## Work instructions
Your task is to repeat the records exactly from the line containing "(350, 158) = (281, 386): grey" onward, through the final line.

## Records
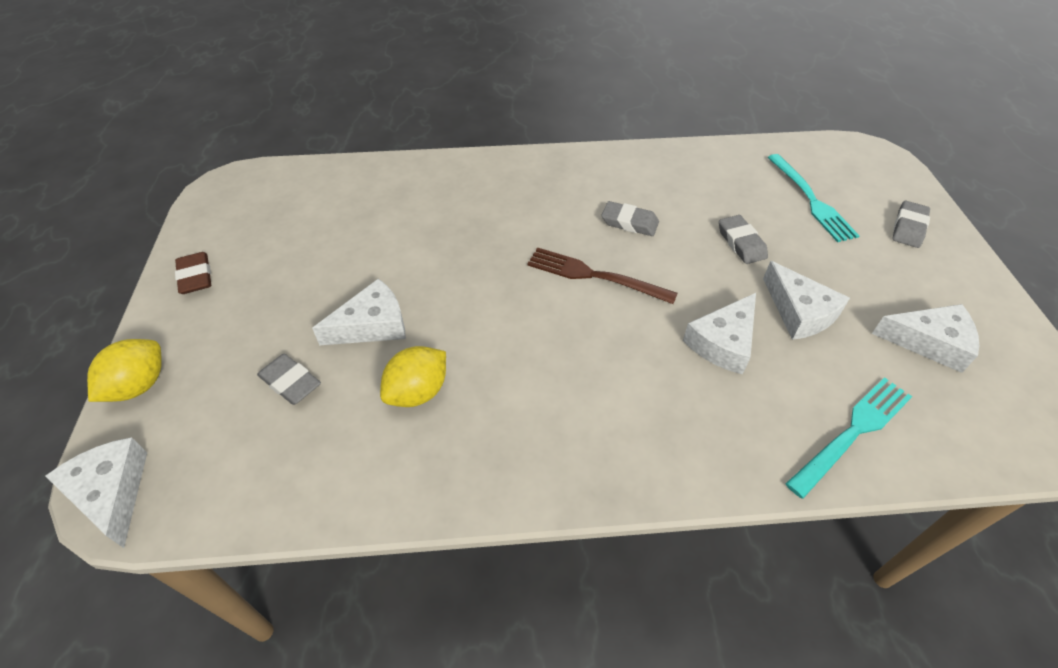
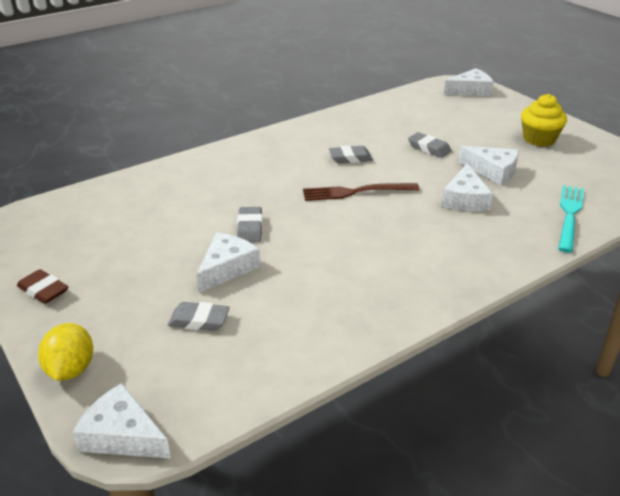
camera: 30 degrees left, 15 degrees down
(418, 392) = (300, 290): yellow lemon -> none
(812, 201) = (449, 116): turquoise fork -> none
(908, 228) = (513, 114): grey eraser -> grey eraser (250, 228)
(913, 283) = (539, 139): none -> yellow cupcake
(929, 342) = (570, 163): white cheese -> white cheese (470, 90)

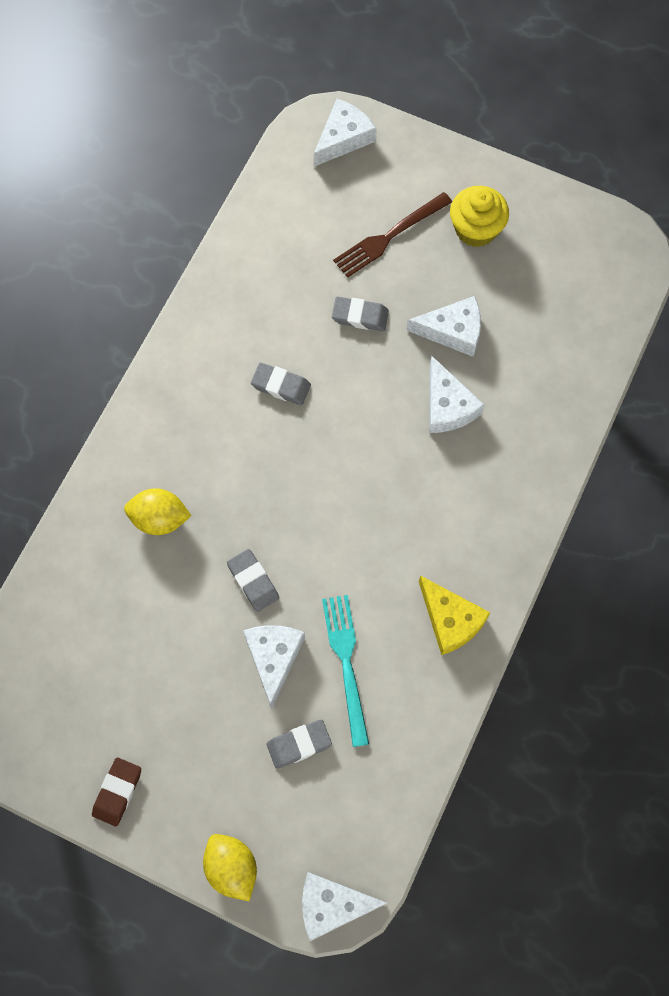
camera: 30 degrees left, 35 degrees up
(43, 290) = (117, 792): brown eraser -> brown eraser turned 75 degrees counterclockwise
(217, 183) = (159, 519): none -> yellow lemon
(350, 158) = (281, 386): grey eraser -> grey eraser turned 60 degrees clockwise
(355, 192) = (325, 455): brown fork -> brown fork (388, 237)
(385, 300) = (450, 620): none -> yellow cheese
(569, 214) = (564, 379): turquoise fork -> turquoise fork (346, 662)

## Response to the task
(350, 158) = (281, 386): grey eraser -> grey eraser turned 60 degrees clockwise
(355, 192) = (325, 455): brown fork -> brown fork (388, 237)
(385, 300) = (450, 620): none -> yellow cheese
(569, 214) = (564, 379): turquoise fork -> turquoise fork (346, 662)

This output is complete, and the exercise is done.